* TO DO
Please transcribe the lines below exactly, and leave every image behind.

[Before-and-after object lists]

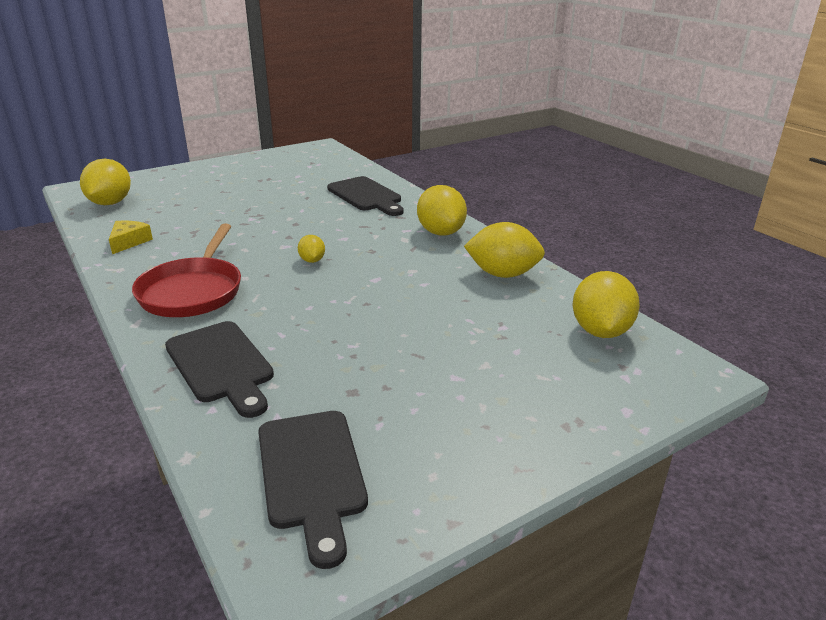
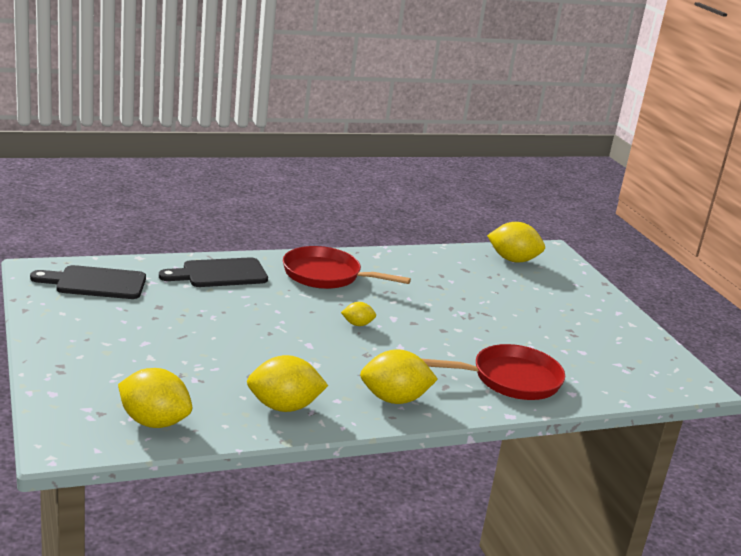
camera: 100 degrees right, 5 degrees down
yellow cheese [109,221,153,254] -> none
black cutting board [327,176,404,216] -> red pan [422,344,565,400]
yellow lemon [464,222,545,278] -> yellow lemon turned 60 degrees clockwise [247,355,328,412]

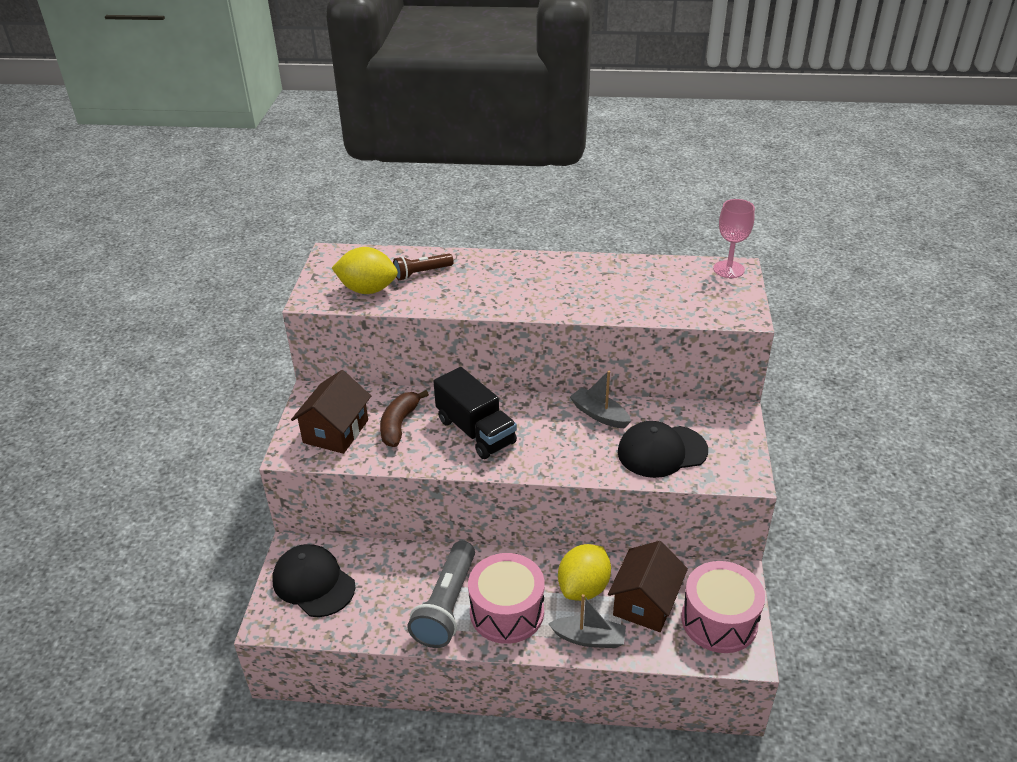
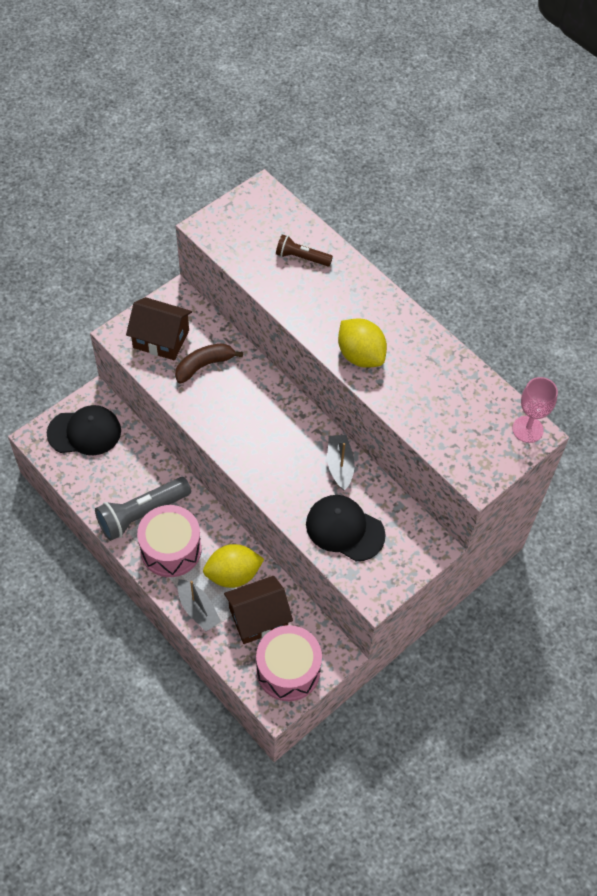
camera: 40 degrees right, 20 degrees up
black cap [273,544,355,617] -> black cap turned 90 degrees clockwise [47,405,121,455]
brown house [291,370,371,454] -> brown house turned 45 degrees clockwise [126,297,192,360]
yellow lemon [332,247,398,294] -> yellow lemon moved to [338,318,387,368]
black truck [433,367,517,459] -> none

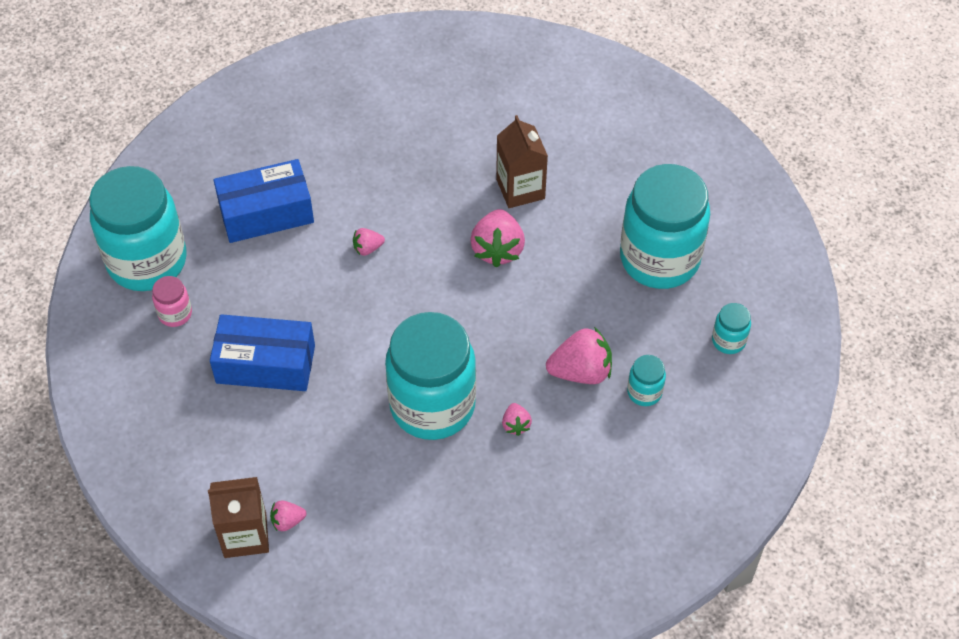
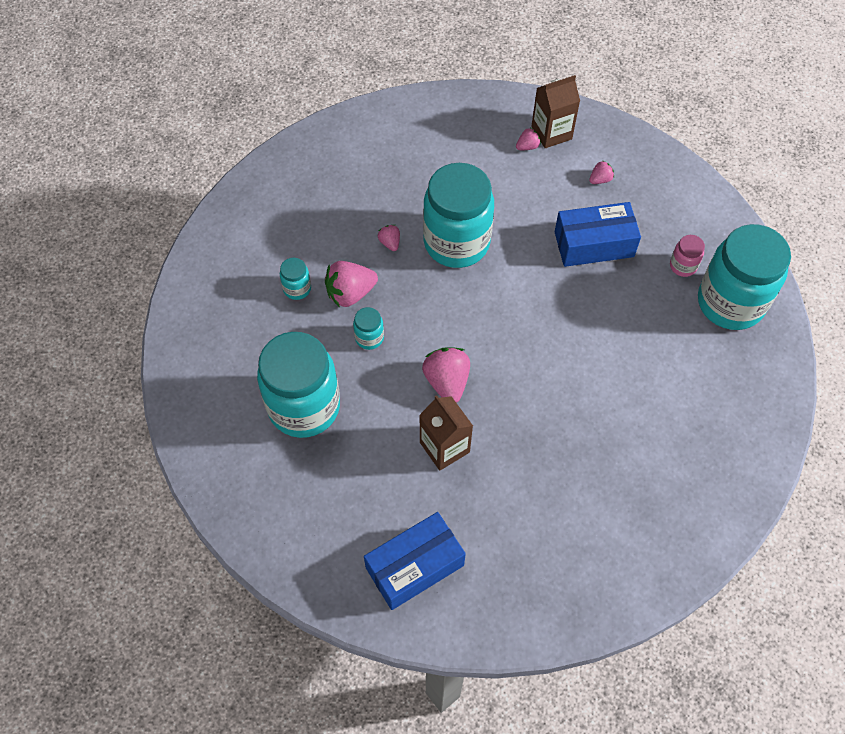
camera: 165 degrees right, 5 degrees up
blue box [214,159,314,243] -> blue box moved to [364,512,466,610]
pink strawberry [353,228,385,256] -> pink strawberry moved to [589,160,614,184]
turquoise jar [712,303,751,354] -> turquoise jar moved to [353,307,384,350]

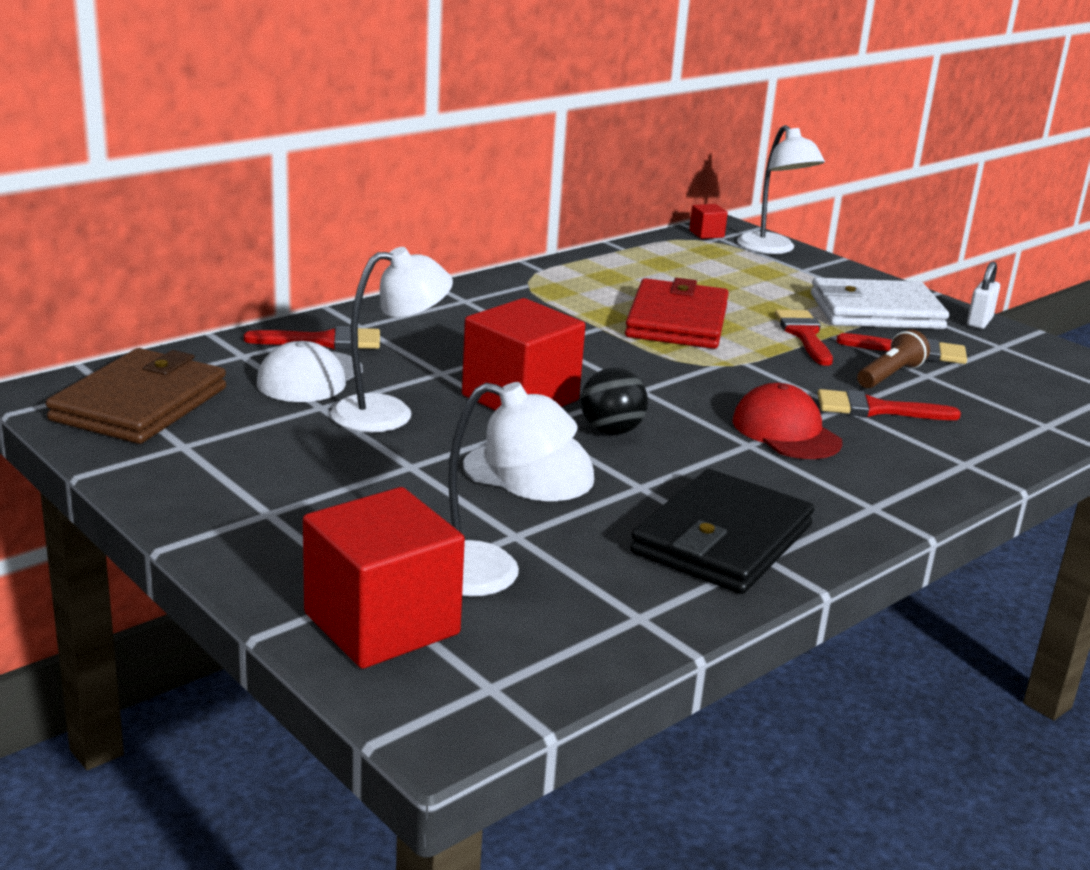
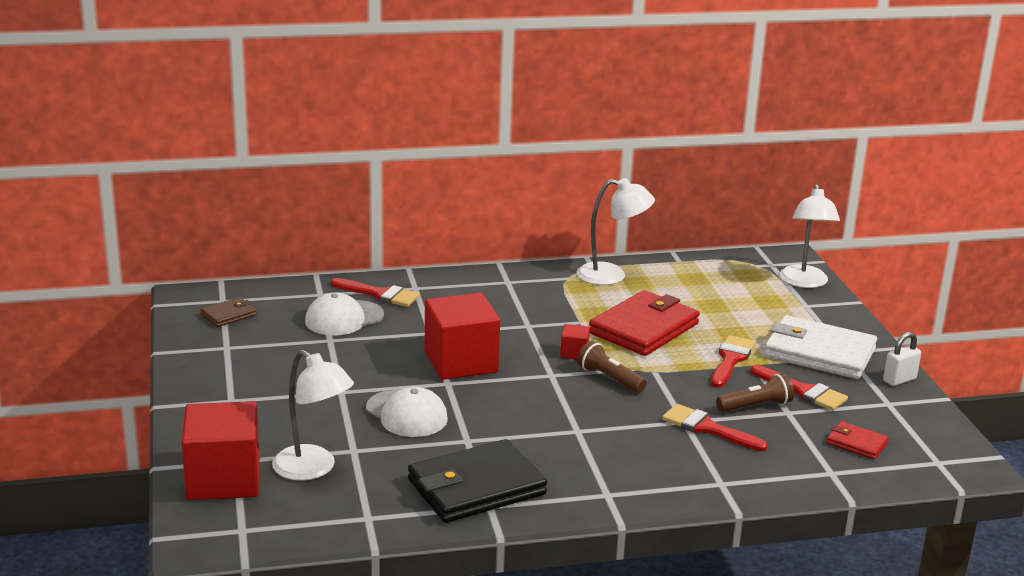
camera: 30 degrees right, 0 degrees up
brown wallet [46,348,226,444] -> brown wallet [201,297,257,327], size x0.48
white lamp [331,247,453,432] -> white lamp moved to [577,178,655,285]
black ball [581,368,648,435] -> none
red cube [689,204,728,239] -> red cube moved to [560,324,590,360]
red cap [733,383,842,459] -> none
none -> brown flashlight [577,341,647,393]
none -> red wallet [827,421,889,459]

* REPLY
camera: 100 degrees right, 5 degrees down
yellow cheese [109,221,153,254] -> none
black cutting board [327,176,404,216] -> red pan [422,344,565,400]
yellow lemon [464,222,545,278] -> yellow lemon turned 60 degrees clockwise [247,355,328,412]

camera: 40 degrees right, 20 degrees up
black cap [273,544,355,617] -> black cap turned 90 degrees clockwise [47,405,121,455]
brown house [291,370,371,454] -> brown house turned 45 degrees clockwise [126,297,192,360]
yellow lemon [332,247,398,294] -> yellow lemon moved to [338,318,387,368]
black truck [433,367,517,459] -> none

camera: 165 degrees right, 5 degrees up
blue box [214,159,314,243] -> blue box moved to [364,512,466,610]
pink strawberry [353,228,385,256] -> pink strawberry moved to [589,160,614,184]
turquoise jar [712,303,751,354] -> turquoise jar moved to [353,307,384,350]

camera: 30 degrees right, 0 degrees up
brown wallet [46,348,226,444] -> brown wallet [201,297,257,327], size x0.48
white lamp [331,247,453,432] -> white lamp moved to [577,178,655,285]
black ball [581,368,648,435] -> none
red cube [689,204,728,239] -> red cube moved to [560,324,590,360]
red cap [733,383,842,459] -> none
none -> brown flashlight [577,341,647,393]
none -> red wallet [827,421,889,459]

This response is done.